# [Your goal]
Wherever "yellow" turns up in the entries, copy out the line that holds it.

(Per-object count records)

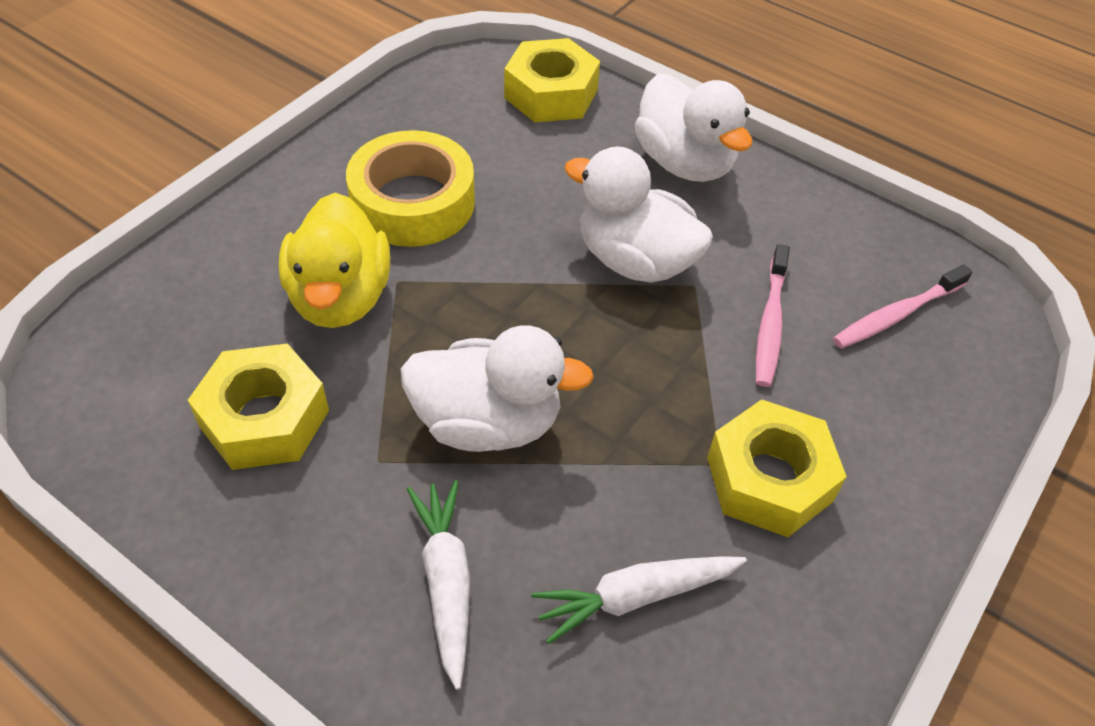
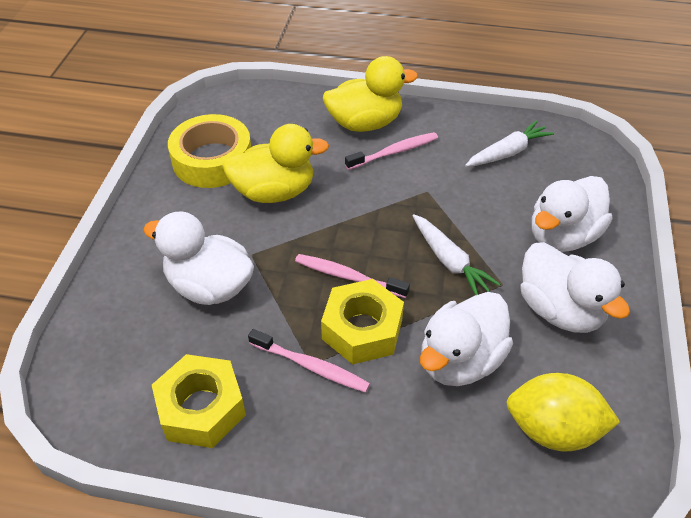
pink toothbrush: 2 -> 3
white duck: 3 -> 4
yellow duck: 1 -> 2
yellow lemon: 0 -> 1
yellow nut: 3 -> 2

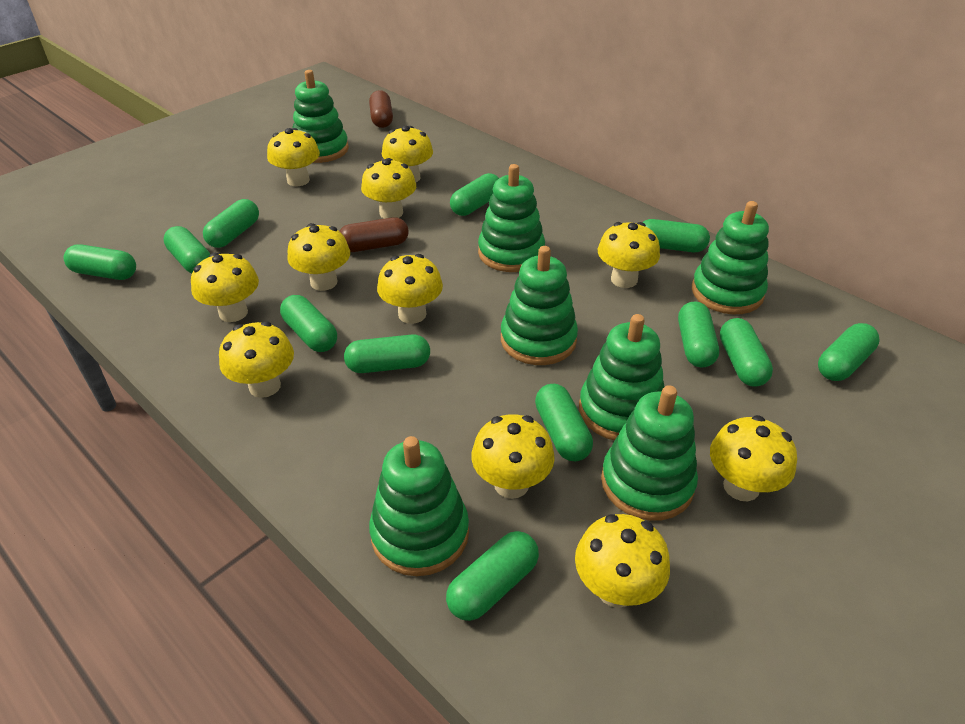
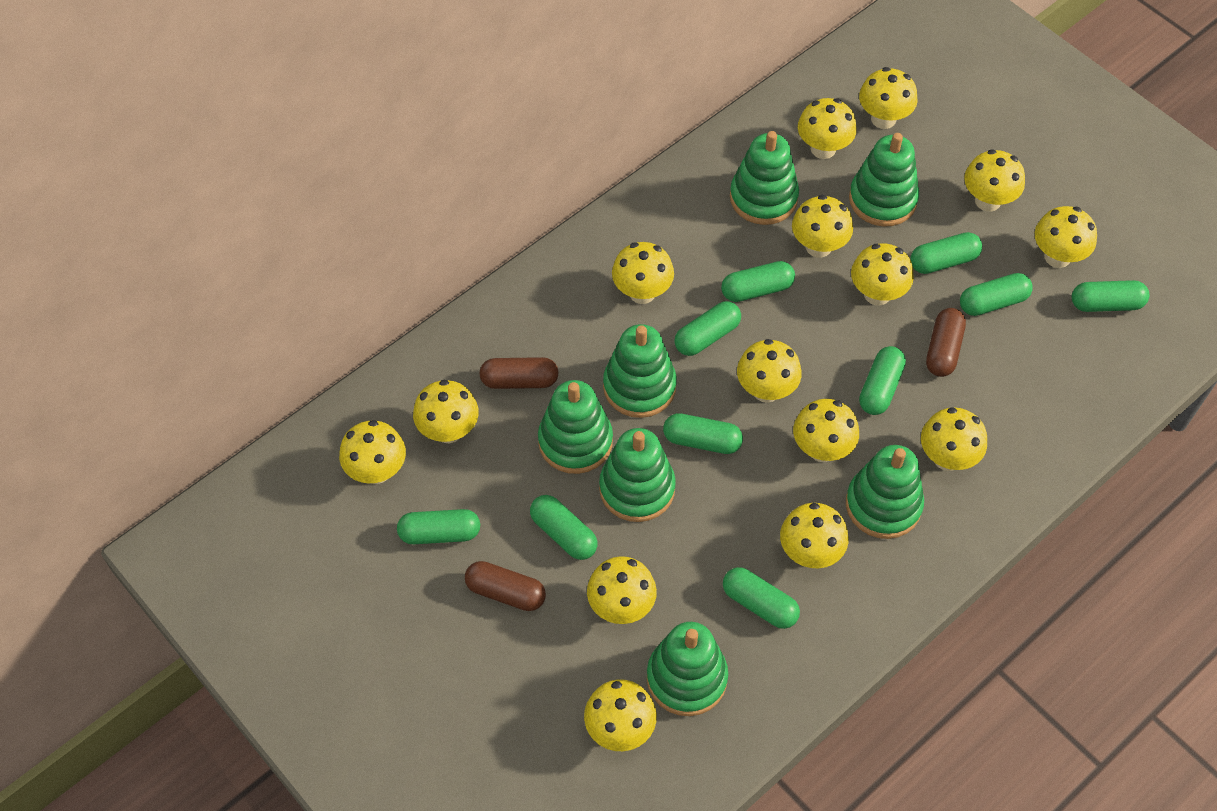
brown capsule: 2 -> 3
green capsule: 12 -> 10
yellow mushroom: 11 -> 15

# [Solution for this problem]
yellow duck: 1 -> 2
yellow lemon: 0 -> 1
yellow nut: 3 -> 2
yellow mushroom: 11 -> 15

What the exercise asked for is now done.